### What the exercise asks
All the entries need to be duplicated exactly, with the pictures omitted.

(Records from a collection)
◆ ◆ ◆ ◆

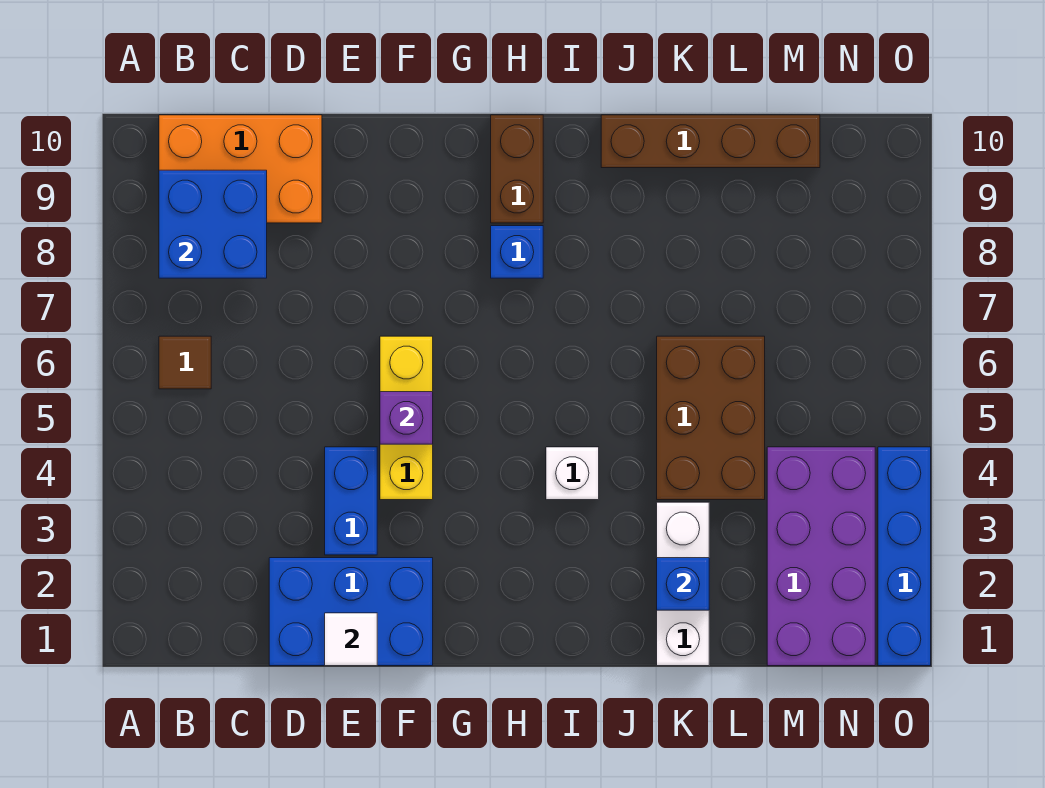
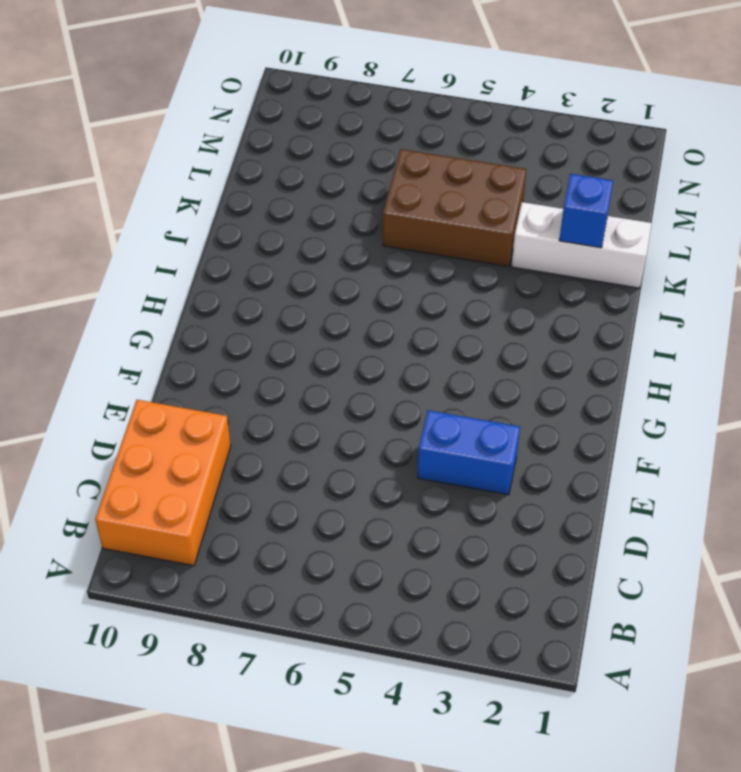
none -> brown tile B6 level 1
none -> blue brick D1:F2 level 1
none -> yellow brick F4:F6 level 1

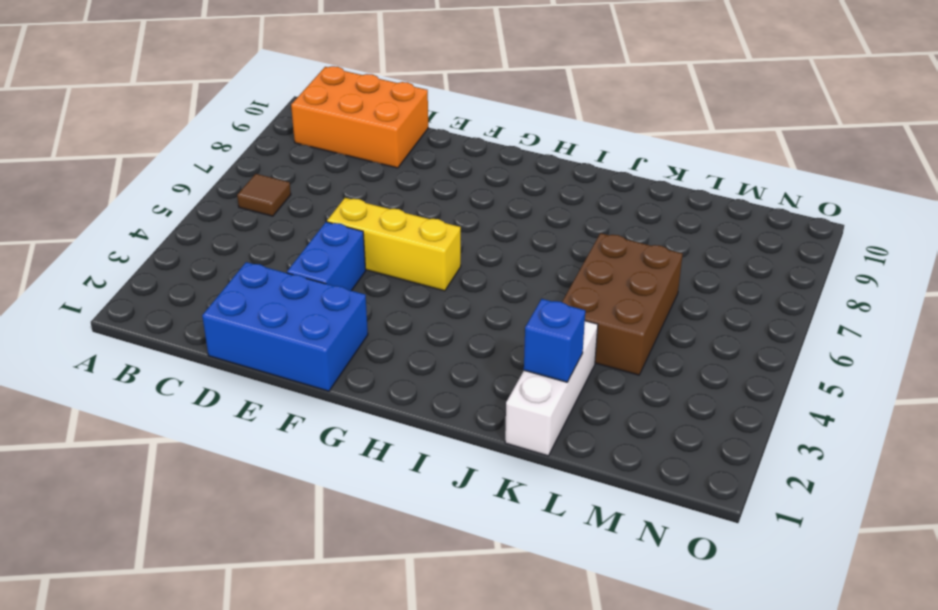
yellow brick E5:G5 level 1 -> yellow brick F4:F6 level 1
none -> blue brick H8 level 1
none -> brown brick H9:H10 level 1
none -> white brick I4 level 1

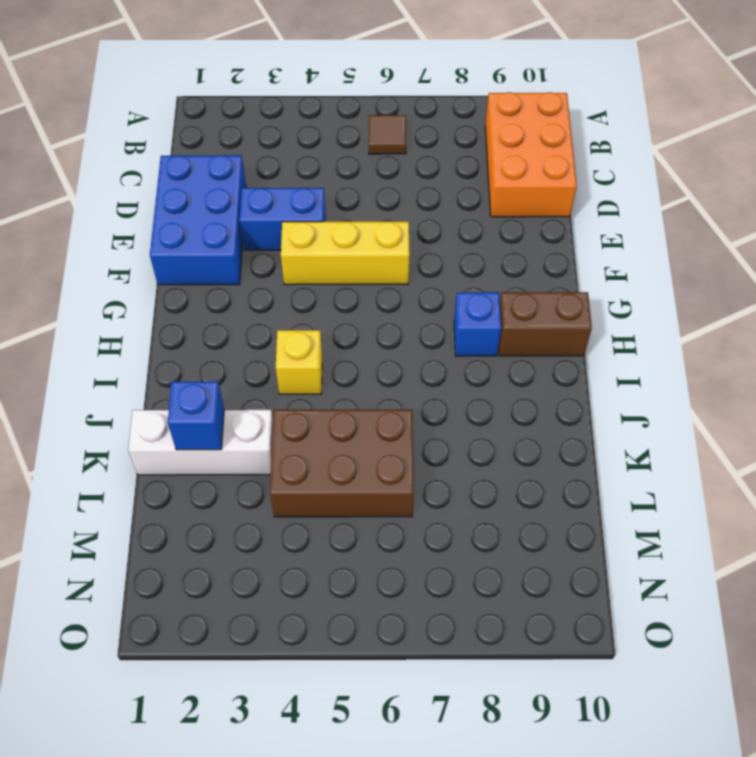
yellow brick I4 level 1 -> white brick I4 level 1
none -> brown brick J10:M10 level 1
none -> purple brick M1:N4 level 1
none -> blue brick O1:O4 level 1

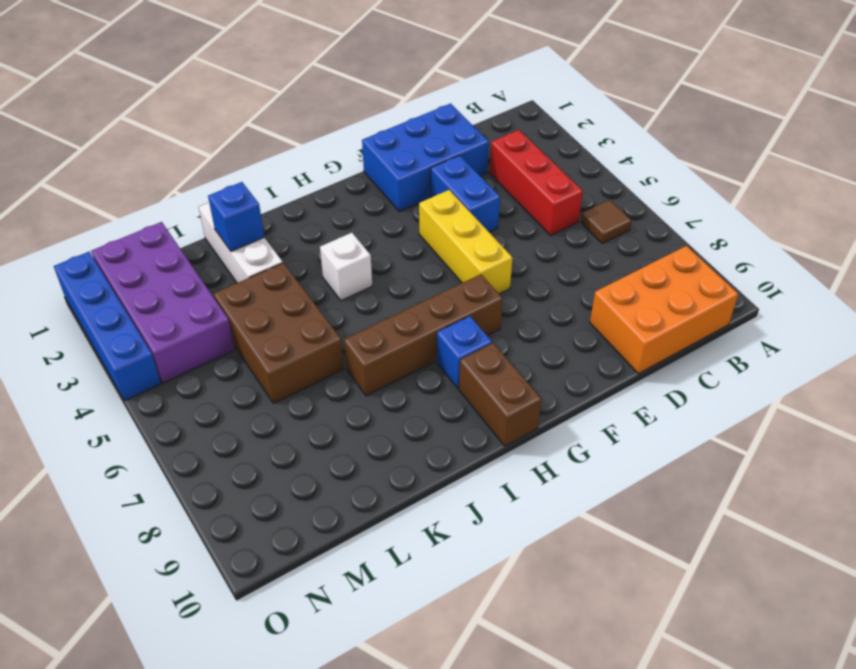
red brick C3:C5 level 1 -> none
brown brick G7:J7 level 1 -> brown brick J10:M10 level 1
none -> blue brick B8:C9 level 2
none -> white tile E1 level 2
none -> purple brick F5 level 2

◆ ◆ ◆ ◆

### Answer box
none -> brown tile B6 level 1
none -> blue brick D1:F2 level 1
none -> yellow brick F4:F6 level 1

yellow brick E5:G5 level 1 -> yellow brick F4:F6 level 1
none -> blue brick H8 level 1
none -> brown brick H9:H10 level 1
none -> white brick I4 level 1

yellow brick I4 level 1 -> white brick I4 level 1
none -> brown brick J10:M10 level 1
none -> purple brick M1:N4 level 1
none -> blue brick O1:O4 level 1

red brick C3:C5 level 1 -> none
brown brick G7:J7 level 1 -> brown brick J10:M10 level 1
none -> blue brick B8:C9 level 2
none -> white tile E1 level 2
none -> purple brick F5 level 2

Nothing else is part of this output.